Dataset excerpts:
+ + + +
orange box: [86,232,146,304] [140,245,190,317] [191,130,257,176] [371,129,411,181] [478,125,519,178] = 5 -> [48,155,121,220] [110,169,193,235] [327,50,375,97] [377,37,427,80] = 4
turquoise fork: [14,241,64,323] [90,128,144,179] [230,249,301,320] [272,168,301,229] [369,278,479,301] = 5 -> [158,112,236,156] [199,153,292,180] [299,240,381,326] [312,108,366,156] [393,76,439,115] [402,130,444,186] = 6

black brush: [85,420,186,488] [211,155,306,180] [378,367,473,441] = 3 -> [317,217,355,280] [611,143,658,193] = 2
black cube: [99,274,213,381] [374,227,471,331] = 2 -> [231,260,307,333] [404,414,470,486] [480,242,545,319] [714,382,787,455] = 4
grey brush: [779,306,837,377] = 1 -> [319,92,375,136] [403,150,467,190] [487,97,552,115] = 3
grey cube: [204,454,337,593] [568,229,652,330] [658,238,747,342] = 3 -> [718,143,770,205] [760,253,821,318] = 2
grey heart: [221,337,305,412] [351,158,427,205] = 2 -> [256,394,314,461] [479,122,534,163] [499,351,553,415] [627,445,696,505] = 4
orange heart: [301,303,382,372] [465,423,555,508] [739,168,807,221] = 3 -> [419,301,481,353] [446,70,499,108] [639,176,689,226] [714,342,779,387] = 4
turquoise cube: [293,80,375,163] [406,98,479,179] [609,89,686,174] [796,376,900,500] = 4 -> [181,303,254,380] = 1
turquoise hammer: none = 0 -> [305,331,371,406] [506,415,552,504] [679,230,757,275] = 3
+ + + +
Problem to solve: For each line shown above, write an exact copy.

Your response:
orange box: [86,232,146,304] [140,245,190,317] [191,130,257,176] [371,129,411,181] [478,125,519,178] = 5 -> [48,155,121,220] [110,169,193,235] [327,50,375,97] [377,37,427,80] = 4
turquoise fork: [14,241,64,323] [90,128,144,179] [230,249,301,320] [272,168,301,229] [369,278,479,301] = 5 -> [158,112,236,156] [199,153,292,180] [299,240,381,326] [312,108,366,156] [393,76,439,115] [402,130,444,186] = 6

black brush: [85,420,186,488] [211,155,306,180] [378,367,473,441] = 3 -> [317,217,355,280] [611,143,658,193] = 2
black cube: [99,274,213,381] [374,227,471,331] = 2 -> [231,260,307,333] [404,414,470,486] [480,242,545,319] [714,382,787,455] = 4
grey brush: [779,306,837,377] = 1 -> [319,92,375,136] [403,150,467,190] [487,97,552,115] = 3
grey cube: [204,454,337,593] [568,229,652,330] [658,238,747,342] = 3 -> [718,143,770,205] [760,253,821,318] = 2
grey heart: [221,337,305,412] [351,158,427,205] = 2 -> [256,394,314,461] [479,122,534,163] [499,351,553,415] [627,445,696,505] = 4
orange heart: [301,303,382,372] [465,423,555,508] [739,168,807,221] = 3 -> [419,301,481,353] [446,70,499,108] [639,176,689,226] [714,342,779,387] = 4
turquoise cube: [293,80,375,163] [406,98,479,179] [609,89,686,174] [796,376,900,500] = 4 -> [181,303,254,380] = 1
turquoise hammer: none = 0 -> [305,331,371,406] [506,415,552,504] [679,230,757,275] = 3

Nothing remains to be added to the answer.